> Instructions for the task
Only one stretch of the records below is wanted: the lines from the one holding "The solid pyramid/ash-grey" through the one holding "The sneaker/turquoise moved". Return it exactly, both ends included.

> Supplied data
-------

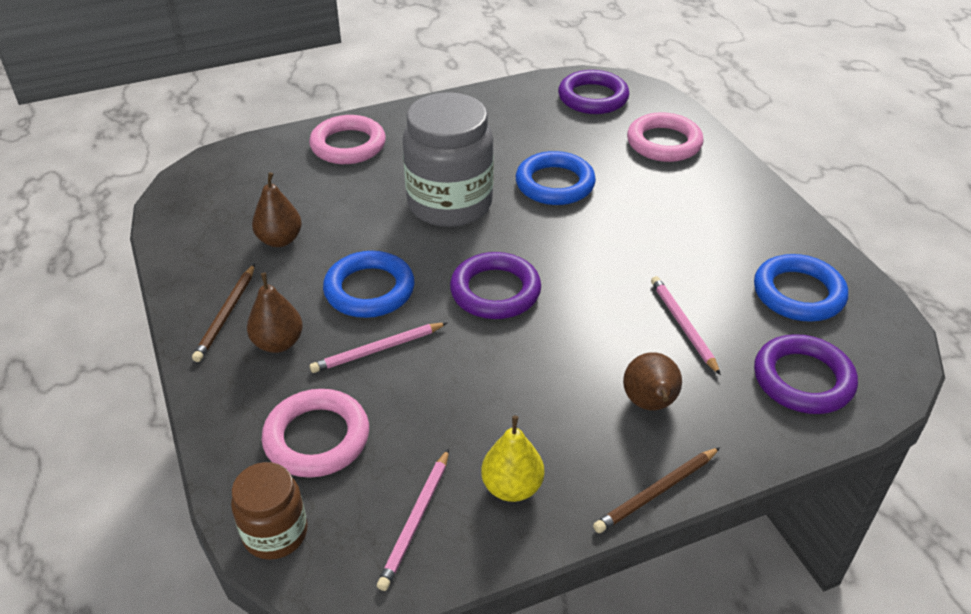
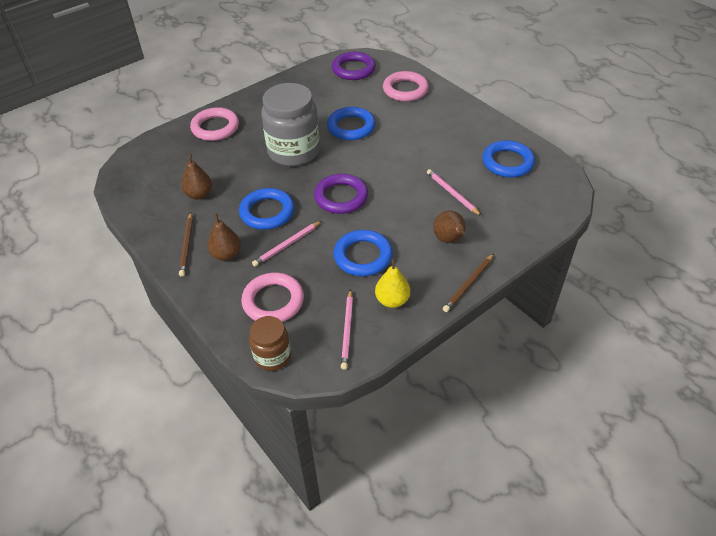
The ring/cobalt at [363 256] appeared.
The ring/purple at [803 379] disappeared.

-------

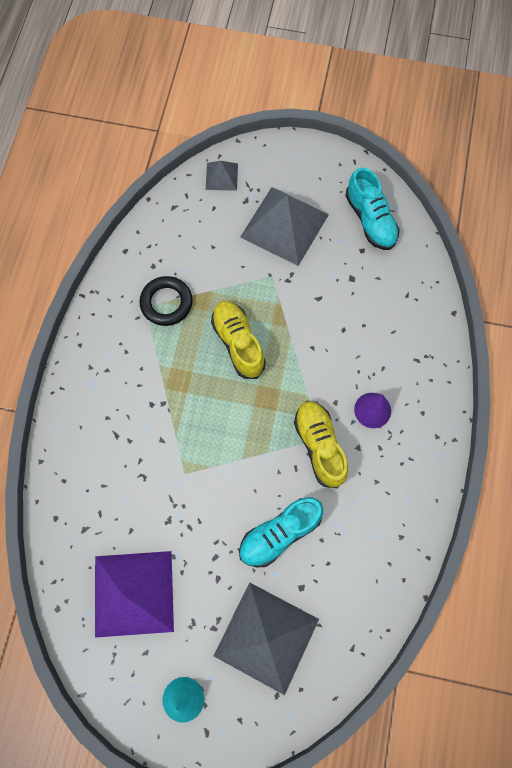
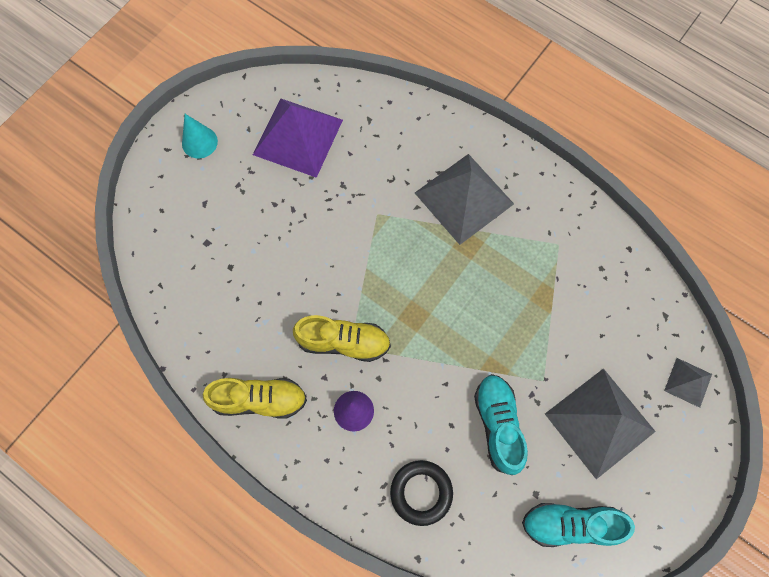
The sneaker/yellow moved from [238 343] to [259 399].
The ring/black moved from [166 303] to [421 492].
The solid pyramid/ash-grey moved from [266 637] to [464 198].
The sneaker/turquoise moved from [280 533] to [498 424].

-------

> Written response
The solid pyramid/ash-grey moved from [266 637] to [464 198].
The sneaker/turquoise moved from [280 533] to [498 424].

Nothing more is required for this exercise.